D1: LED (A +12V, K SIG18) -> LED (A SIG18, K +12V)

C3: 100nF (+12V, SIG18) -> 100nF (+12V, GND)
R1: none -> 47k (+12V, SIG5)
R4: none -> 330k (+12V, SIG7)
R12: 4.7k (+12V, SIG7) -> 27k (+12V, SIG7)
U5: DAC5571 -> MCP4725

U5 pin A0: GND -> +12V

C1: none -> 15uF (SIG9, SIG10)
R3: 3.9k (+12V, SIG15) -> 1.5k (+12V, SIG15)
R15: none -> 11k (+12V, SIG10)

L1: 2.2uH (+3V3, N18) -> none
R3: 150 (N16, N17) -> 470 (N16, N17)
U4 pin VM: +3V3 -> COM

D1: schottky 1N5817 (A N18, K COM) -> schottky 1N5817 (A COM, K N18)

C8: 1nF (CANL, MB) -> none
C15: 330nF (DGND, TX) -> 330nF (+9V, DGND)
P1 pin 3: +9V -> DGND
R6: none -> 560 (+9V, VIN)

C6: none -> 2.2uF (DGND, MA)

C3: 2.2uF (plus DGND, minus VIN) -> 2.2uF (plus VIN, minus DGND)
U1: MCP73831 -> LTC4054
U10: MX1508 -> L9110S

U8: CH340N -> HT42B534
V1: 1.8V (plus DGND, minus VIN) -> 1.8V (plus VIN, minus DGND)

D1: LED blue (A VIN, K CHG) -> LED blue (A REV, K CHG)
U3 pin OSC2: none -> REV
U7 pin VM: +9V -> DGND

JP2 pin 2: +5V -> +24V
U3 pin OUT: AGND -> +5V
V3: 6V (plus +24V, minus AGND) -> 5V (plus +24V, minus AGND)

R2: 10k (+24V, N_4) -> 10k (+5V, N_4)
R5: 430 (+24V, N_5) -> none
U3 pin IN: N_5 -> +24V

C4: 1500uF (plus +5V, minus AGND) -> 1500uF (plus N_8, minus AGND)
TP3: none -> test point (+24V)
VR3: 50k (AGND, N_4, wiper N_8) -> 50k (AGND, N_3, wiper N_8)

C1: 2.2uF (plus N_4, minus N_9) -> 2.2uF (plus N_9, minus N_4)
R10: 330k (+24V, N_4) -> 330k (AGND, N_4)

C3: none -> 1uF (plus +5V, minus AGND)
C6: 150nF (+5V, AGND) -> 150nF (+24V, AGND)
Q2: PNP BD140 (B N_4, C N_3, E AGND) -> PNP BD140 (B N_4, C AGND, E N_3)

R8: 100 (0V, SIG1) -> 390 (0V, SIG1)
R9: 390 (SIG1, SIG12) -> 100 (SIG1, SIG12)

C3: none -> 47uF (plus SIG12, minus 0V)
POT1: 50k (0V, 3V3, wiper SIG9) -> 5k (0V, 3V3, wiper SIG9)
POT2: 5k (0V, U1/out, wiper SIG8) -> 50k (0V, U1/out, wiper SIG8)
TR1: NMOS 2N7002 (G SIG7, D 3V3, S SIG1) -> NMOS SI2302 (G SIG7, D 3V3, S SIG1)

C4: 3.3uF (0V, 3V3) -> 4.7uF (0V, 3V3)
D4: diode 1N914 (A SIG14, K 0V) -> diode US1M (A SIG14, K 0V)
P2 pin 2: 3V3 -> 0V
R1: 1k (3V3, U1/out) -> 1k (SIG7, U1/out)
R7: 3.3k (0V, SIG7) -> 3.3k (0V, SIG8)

Task statement:
Each line from the line holding "R4: none -> 330k (+12V, SIG7)" through the end of the material above is to be printed exactly, both ends included, and no other line is to appear.

Output:
R4: none -> 330k (+12V, SIG7)
R12: 4.7k (+12V, SIG7) -> 27k (+12V, SIG7)
U5: DAC5571 -> MCP4725

U5 pin A0: GND -> +12V

C1: none -> 15uF (SIG9, SIG10)
R3: 3.9k (+12V, SIG15) -> 1.5k (+12V, SIG15)
R15: none -> 11k (+12V, SIG10)

L1: 2.2uH (+3V3, N18) -> none
R3: 150 (N16, N17) -> 470 (N16, N17)
U4 pin VM: +3V3 -> COM

D1: schottky 1N5817 (A N18, K COM) -> schottky 1N5817 (A COM, K N18)

C8: 1nF (CANL, MB) -> none
C15: 330nF (DGND, TX) -> 330nF (+9V, DGND)
P1 pin 3: +9V -> DGND
R6: none -> 560 (+9V, VIN)

C6: none -> 2.2uF (DGND, MA)

C3: 2.2uF (plus DGND, minus VIN) -> 2.2uF (plus VIN, minus DGND)
U1: MCP73831 -> LTC4054
U10: MX1508 -> L9110S

U8: CH340N -> HT42B534
V1: 1.8V (plus DGND, minus VIN) -> 1.8V (plus VIN, minus DGND)

D1: LED blue (A VIN, K CHG) -> LED blue (A REV, K CHG)
U3 pin OSC2: none -> REV
U7 pin VM: +9V -> DGND

JP2 pin 2: +5V -> +24V
U3 pin OUT: AGND -> +5V
V3: 6V (plus +24V, minus AGND) -> 5V (plus +24V, minus AGND)

R2: 10k (+24V, N_4) -> 10k (+5V, N_4)
R5: 430 (+24V, N_5) -> none
U3 pin IN: N_5 -> +24V

C4: 1500uF (plus +5V, minus AGND) -> 1500uF (plus N_8, minus AGND)
TP3: none -> test point (+24V)
VR3: 50k (AGND, N_4, wiper N_8) -> 50k (AGND, N_3, wiper N_8)

C1: 2.2uF (plus N_4, minus N_9) -> 2.2uF (plus N_9, minus N_4)
R10: 330k (+24V, N_4) -> 330k (AGND, N_4)

C3: none -> 1uF (plus +5V, minus AGND)
C6: 150nF (+5V, AGND) -> 150nF (+24V, AGND)
Q2: PNP BD140 (B N_4, C N_3, E AGND) -> PNP BD140 (B N_4, C AGND, E N_3)

R8: 100 (0V, SIG1) -> 390 (0V, SIG1)
R9: 390 (SIG1, SIG12) -> 100 (SIG1, SIG12)

C3: none -> 47uF (plus SIG12, minus 0V)
POT1: 50k (0V, 3V3, wiper SIG9) -> 5k (0V, 3V3, wiper SIG9)
POT2: 5k (0V, U1/out, wiper SIG8) -> 50k (0V, U1/out, wiper SIG8)
TR1: NMOS 2N7002 (G SIG7, D 3V3, S SIG1) -> NMOS SI2302 (G SIG7, D 3V3, S SIG1)

C4: 3.3uF (0V, 3V3) -> 4.7uF (0V, 3V3)
D4: diode 1N914 (A SIG14, K 0V) -> diode US1M (A SIG14, K 0V)
P2 pin 2: 3V3 -> 0V
R1: 1k (3V3, U1/out) -> 1k (SIG7, U1/out)
R7: 3.3k (0V, SIG7) -> 3.3k (0V, SIG8)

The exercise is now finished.